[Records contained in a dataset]
________

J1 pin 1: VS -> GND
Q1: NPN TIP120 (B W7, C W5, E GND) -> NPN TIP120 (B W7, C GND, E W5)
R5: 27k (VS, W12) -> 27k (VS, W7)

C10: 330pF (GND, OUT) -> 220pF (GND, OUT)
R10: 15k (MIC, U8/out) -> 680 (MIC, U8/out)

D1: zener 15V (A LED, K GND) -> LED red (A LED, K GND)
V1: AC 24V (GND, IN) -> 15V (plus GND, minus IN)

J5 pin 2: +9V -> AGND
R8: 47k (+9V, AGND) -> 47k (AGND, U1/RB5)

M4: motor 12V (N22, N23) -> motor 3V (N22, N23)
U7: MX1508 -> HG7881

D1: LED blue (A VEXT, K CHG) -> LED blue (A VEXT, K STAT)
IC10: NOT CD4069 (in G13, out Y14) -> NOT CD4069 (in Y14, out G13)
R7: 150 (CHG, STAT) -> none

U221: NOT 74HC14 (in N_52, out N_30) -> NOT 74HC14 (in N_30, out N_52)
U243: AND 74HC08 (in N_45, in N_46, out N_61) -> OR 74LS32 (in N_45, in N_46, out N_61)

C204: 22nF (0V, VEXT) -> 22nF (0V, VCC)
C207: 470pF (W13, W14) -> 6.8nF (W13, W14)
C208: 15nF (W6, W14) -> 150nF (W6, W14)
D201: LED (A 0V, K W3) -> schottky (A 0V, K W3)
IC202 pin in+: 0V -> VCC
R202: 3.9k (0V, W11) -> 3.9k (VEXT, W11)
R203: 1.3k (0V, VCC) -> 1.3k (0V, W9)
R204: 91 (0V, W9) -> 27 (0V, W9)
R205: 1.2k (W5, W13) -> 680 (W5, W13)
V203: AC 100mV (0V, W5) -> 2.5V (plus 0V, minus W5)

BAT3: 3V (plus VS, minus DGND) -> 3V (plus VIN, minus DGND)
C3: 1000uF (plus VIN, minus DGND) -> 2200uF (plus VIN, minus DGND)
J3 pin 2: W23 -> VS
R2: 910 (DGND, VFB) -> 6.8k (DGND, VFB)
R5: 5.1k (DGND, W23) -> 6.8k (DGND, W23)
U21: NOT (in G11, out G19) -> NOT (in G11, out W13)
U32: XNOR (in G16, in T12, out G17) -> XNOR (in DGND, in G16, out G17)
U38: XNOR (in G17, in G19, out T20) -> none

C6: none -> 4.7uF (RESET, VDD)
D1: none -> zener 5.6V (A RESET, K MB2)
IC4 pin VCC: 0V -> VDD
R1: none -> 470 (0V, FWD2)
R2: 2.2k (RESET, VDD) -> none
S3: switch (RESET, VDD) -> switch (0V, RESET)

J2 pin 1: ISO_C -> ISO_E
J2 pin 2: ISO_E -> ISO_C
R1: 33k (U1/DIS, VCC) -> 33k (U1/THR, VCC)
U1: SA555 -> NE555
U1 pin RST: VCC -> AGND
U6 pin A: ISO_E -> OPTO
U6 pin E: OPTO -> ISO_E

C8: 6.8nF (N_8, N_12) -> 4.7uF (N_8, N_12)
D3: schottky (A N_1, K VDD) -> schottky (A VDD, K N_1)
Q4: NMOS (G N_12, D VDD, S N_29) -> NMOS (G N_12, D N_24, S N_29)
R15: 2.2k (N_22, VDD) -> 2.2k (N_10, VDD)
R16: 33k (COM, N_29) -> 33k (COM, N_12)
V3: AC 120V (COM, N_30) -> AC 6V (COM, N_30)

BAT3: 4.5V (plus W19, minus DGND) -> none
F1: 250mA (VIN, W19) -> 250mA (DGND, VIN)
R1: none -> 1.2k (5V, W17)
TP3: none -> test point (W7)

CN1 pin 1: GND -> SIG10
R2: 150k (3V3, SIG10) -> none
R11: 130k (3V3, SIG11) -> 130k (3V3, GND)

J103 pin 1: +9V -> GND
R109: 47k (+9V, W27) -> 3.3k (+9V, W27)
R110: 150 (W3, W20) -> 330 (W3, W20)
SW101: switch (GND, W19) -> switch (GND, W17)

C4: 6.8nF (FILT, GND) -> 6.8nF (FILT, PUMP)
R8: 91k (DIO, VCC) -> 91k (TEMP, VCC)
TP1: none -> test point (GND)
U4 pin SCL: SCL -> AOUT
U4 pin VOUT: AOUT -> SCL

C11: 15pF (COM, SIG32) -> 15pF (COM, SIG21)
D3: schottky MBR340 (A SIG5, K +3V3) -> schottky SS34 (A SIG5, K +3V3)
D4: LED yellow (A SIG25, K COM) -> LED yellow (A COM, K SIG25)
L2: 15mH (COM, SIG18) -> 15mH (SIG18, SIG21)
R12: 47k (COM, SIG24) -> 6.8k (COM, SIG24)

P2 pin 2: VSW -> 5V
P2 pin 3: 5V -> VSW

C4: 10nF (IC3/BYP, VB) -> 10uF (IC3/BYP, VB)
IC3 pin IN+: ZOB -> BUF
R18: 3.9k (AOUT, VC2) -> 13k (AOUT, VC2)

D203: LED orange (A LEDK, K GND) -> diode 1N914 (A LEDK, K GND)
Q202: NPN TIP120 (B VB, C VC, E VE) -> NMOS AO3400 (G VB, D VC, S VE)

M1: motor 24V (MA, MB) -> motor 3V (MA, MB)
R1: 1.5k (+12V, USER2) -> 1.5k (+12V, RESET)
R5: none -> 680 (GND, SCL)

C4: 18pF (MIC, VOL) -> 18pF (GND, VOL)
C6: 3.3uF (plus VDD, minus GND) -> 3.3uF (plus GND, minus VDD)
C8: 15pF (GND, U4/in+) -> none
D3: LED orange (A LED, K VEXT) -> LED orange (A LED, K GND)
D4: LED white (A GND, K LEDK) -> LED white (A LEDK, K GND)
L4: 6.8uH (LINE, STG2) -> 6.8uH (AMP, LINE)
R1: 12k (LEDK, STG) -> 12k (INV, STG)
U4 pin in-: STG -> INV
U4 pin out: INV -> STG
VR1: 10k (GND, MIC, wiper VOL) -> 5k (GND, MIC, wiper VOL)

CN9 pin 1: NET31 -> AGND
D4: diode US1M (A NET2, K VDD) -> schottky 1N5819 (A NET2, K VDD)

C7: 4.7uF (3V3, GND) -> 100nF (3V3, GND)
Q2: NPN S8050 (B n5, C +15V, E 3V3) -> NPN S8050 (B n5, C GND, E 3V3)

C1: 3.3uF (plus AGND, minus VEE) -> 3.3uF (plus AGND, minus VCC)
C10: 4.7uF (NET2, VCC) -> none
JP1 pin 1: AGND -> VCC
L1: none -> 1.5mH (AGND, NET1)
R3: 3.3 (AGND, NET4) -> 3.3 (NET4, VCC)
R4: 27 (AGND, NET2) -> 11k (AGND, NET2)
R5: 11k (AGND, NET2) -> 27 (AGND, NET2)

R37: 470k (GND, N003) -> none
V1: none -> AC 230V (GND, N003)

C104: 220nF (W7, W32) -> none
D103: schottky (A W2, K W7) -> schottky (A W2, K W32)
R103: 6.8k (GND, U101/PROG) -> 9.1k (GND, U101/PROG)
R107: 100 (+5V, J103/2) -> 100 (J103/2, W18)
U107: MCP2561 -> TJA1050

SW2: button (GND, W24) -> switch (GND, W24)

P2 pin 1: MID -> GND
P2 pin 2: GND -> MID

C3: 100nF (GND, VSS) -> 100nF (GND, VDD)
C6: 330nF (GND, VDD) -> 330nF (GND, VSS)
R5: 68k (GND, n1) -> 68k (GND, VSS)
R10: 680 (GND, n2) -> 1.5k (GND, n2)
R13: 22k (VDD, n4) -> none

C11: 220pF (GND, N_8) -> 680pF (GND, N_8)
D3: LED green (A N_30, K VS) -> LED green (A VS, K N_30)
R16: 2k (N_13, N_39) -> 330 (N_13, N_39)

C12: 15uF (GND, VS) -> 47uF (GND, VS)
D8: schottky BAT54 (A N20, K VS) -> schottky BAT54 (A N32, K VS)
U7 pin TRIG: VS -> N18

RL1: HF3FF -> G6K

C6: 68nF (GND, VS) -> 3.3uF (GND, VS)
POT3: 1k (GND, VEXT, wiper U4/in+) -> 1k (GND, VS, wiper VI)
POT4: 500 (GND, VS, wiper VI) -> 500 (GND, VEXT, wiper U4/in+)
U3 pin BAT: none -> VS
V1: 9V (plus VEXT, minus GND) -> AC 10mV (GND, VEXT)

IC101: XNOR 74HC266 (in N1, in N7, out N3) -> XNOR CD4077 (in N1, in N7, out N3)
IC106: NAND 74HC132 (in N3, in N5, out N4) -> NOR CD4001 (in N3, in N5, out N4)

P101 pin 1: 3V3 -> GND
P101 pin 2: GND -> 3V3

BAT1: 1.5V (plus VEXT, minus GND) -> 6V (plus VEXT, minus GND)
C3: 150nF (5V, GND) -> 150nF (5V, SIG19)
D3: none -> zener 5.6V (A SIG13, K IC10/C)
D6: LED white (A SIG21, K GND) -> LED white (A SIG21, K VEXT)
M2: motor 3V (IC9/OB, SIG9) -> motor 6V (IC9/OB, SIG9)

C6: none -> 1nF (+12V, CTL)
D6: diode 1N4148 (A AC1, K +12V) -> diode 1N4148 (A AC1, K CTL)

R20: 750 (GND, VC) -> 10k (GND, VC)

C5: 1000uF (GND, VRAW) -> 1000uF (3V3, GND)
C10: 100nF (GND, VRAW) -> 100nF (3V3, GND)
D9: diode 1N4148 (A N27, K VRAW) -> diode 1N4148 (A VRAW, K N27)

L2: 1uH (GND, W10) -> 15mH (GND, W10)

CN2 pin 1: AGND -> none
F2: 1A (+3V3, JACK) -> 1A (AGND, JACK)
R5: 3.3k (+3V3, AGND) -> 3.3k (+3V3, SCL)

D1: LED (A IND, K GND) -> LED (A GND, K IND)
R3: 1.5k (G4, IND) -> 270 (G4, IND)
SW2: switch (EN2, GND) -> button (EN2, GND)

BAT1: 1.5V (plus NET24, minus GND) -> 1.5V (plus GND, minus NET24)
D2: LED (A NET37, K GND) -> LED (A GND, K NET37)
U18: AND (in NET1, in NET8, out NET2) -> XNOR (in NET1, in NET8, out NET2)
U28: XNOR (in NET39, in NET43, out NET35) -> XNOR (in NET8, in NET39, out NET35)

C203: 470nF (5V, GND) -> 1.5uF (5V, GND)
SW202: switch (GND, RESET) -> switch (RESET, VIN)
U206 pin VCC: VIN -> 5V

________

Aim of the task = Lines above with the string "diode" need to be found and copied.

Solution to the problem =
D203: LED orange (A LEDK, K GND) -> diode 1N914 (A LEDK, K GND)
D4: diode US1M (A NET2, K VDD) -> schottky 1N5819 (A NET2, K VDD)
D6: diode 1N4148 (A AC1, K +12V) -> diode 1N4148 (A AC1, K CTL)
D9: diode 1N4148 (A N27, K VRAW) -> diode 1N4148 (A VRAW, K N27)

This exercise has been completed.